> [Work to be completed]: Print all the data that follows exactly, images excluded.

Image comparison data
════════
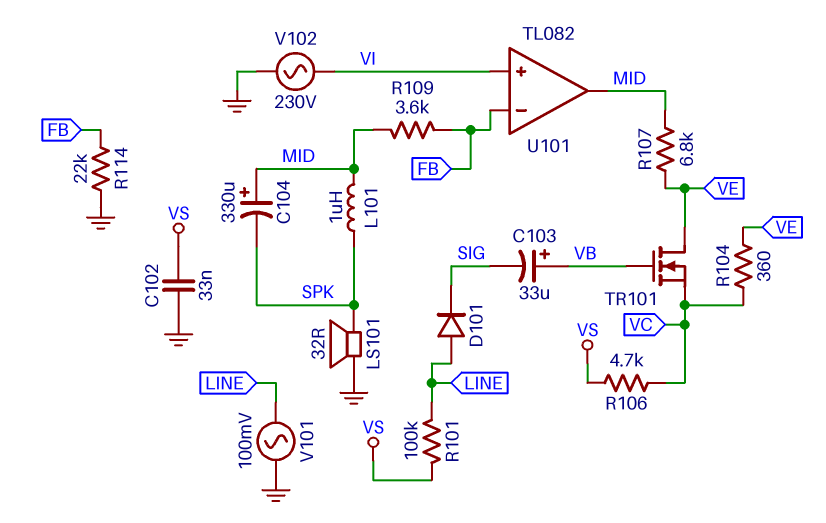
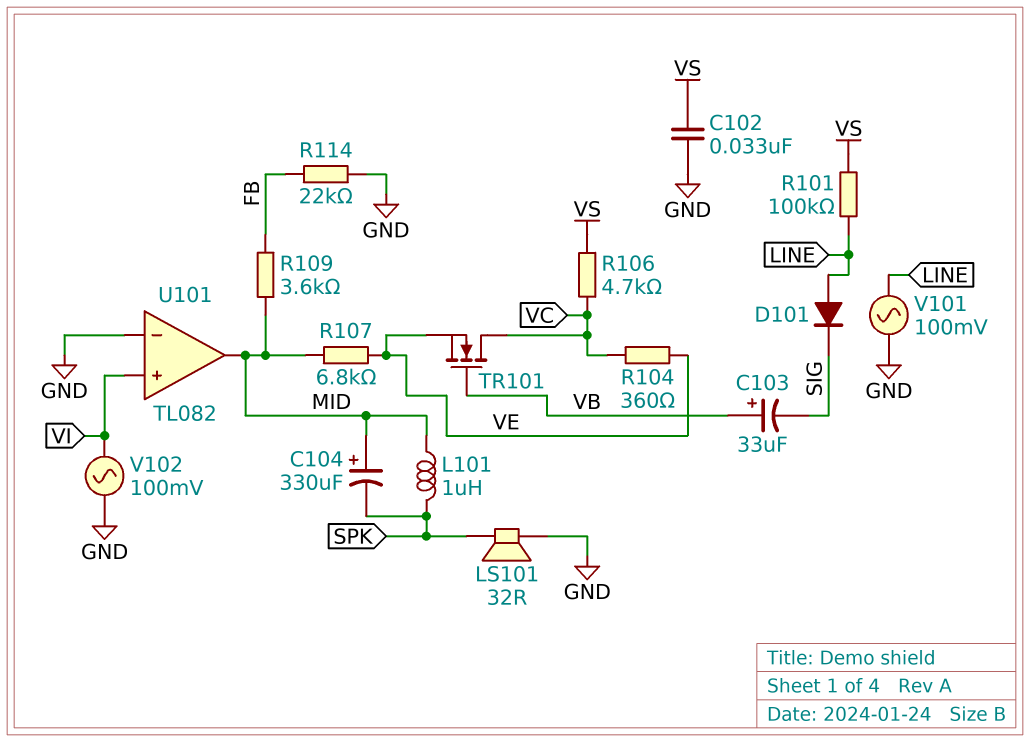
TR101: NMOS (G VB, D VE, S VC) -> NMOS (G VB, D VC, S VE)
U101 pin in-: FB -> GND
V102: AC 230V (GND, VI) -> AC 100mV (GND, VI)

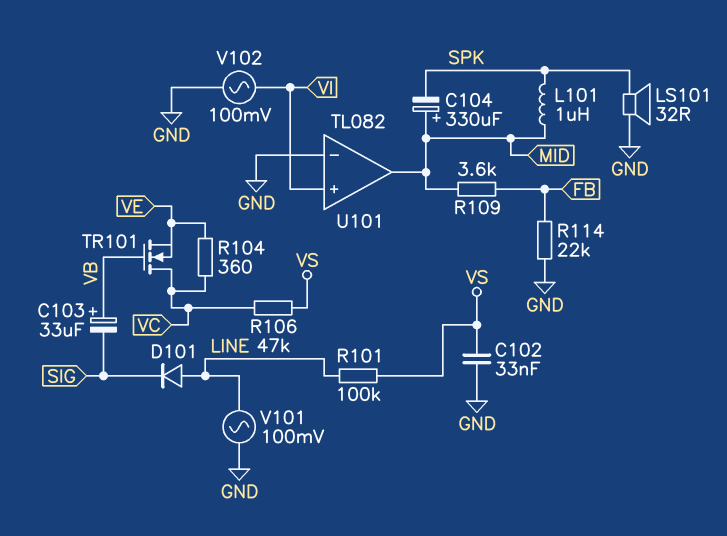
R106: 4.7k (VC, VS) -> 47k (VC, VS)
R107: 6.8k (MID, VE) -> none

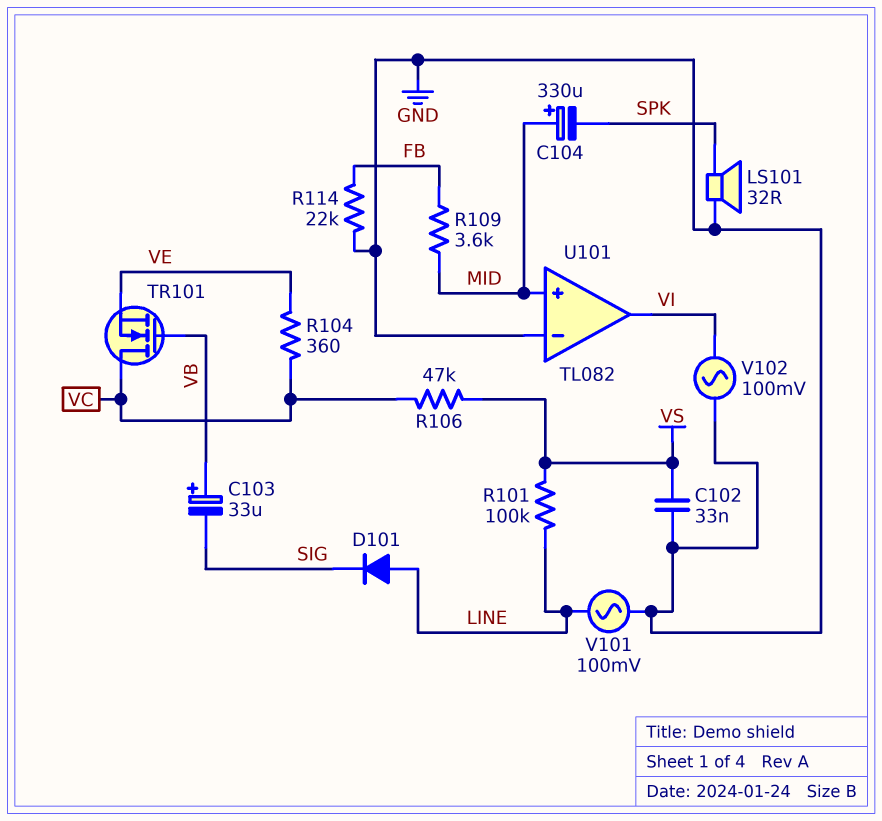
L101: 1uH (MID, SPK) -> none
U101 pin in+: VI -> MID
U101 pin out: MID -> VI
════════
> [Written solution]:
TR101: NMOS (G VB, D VE, S VC) -> NMOS (G VB, D VC, S VE)
U101 pin in-: FB -> GND
V102: AC 230V (GND, VI) -> AC 100mV (GND, VI)

R106: 4.7k (VC, VS) -> 47k (VC, VS)
R107: 6.8k (MID, VE) -> none

L101: 1uH (MID, SPK) -> none
U101 pin in+: VI -> MID
U101 pin out: MID -> VI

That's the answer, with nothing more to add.